Aim of the task =
Please repeat, from the entries that follow, the lines from the one containing "P1 pin 2: BAT -> 0V" through the one containing "C3: 150nF (3V3, GND) -> 4.7uF (3V3, GND)" exactly, adding nothing.

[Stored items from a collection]
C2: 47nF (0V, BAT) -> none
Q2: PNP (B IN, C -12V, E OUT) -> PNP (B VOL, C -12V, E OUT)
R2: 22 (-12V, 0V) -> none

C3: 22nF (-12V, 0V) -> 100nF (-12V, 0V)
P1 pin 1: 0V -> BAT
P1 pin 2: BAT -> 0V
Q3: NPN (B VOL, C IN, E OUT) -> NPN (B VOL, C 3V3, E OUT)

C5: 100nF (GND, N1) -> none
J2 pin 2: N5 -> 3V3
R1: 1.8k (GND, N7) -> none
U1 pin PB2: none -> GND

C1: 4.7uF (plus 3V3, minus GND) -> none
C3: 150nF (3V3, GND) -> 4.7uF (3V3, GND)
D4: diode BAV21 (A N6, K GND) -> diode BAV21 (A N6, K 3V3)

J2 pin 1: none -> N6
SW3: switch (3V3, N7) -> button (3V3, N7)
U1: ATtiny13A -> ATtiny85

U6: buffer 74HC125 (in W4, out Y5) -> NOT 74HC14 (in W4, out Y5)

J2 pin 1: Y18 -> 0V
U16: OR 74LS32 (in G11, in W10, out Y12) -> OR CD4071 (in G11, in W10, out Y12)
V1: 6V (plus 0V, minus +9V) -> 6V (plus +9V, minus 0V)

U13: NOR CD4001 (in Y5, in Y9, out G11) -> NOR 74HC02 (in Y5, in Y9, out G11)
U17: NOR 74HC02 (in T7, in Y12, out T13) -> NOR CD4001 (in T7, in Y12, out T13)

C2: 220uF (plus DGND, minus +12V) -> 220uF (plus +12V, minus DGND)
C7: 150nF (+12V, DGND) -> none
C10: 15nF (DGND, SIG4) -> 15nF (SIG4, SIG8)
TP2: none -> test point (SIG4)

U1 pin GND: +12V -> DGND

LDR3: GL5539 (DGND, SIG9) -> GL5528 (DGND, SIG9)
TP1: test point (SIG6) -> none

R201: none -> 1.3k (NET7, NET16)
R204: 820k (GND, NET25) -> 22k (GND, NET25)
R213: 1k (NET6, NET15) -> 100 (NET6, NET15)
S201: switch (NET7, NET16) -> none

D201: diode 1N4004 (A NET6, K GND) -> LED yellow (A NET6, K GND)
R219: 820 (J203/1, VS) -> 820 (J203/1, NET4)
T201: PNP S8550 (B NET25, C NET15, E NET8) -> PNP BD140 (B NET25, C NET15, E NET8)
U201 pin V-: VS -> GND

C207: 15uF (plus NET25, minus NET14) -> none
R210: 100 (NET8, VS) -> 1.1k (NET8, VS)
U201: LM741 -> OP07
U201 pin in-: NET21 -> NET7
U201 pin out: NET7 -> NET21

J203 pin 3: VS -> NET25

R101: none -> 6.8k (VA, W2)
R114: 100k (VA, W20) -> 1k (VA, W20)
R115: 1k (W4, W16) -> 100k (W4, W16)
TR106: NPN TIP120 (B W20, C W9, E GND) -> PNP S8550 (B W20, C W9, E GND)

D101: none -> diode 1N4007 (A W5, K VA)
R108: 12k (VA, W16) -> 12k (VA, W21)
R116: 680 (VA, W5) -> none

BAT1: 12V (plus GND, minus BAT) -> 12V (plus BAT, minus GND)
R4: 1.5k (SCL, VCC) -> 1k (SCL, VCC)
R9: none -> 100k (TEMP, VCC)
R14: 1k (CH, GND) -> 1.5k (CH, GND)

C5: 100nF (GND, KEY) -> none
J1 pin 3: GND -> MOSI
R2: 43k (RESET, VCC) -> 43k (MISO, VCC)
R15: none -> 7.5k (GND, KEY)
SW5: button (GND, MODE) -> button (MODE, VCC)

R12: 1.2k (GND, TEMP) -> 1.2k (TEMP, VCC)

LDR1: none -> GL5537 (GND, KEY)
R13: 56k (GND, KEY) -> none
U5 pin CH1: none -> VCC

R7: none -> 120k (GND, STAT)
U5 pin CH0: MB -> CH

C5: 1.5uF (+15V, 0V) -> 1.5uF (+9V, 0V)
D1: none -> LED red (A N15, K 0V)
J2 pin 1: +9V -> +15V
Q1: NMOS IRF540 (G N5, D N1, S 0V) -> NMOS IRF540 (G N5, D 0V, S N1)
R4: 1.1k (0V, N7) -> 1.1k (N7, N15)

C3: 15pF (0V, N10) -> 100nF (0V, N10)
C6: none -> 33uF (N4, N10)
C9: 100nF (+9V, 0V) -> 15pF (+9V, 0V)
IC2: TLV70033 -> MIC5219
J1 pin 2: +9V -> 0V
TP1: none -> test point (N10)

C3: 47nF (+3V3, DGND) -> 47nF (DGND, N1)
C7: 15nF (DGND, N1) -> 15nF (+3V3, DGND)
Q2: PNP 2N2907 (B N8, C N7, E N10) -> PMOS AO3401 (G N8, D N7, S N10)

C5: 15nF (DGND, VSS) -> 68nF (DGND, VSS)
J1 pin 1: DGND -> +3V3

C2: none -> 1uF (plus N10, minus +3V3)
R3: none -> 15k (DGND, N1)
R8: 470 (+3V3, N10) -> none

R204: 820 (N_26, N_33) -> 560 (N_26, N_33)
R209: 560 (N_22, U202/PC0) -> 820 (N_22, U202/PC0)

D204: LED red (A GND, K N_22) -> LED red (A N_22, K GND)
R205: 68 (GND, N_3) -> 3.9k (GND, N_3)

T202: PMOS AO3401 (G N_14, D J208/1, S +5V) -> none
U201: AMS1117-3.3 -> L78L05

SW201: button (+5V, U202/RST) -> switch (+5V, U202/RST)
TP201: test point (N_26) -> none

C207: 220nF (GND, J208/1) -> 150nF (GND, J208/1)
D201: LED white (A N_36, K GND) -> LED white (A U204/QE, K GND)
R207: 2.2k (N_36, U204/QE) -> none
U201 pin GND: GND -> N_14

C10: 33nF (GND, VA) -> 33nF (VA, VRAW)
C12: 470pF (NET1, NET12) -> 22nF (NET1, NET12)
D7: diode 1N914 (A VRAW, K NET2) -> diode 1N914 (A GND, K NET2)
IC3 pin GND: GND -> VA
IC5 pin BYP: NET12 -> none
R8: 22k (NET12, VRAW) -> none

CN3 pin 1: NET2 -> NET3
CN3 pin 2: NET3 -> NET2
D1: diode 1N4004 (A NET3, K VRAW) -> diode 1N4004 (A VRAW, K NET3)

Solution to this task =
P1 pin 2: BAT -> 0V
Q3: NPN (B VOL, C IN, E OUT) -> NPN (B VOL, C 3V3, E OUT)

C5: 100nF (GND, N1) -> none
J2 pin 2: N5 -> 3V3
R1: 1.8k (GND, N7) -> none
U1 pin PB2: none -> GND

C1: 4.7uF (plus 3V3, minus GND) -> none
C3: 150nF (3V3, GND) -> 4.7uF (3V3, GND)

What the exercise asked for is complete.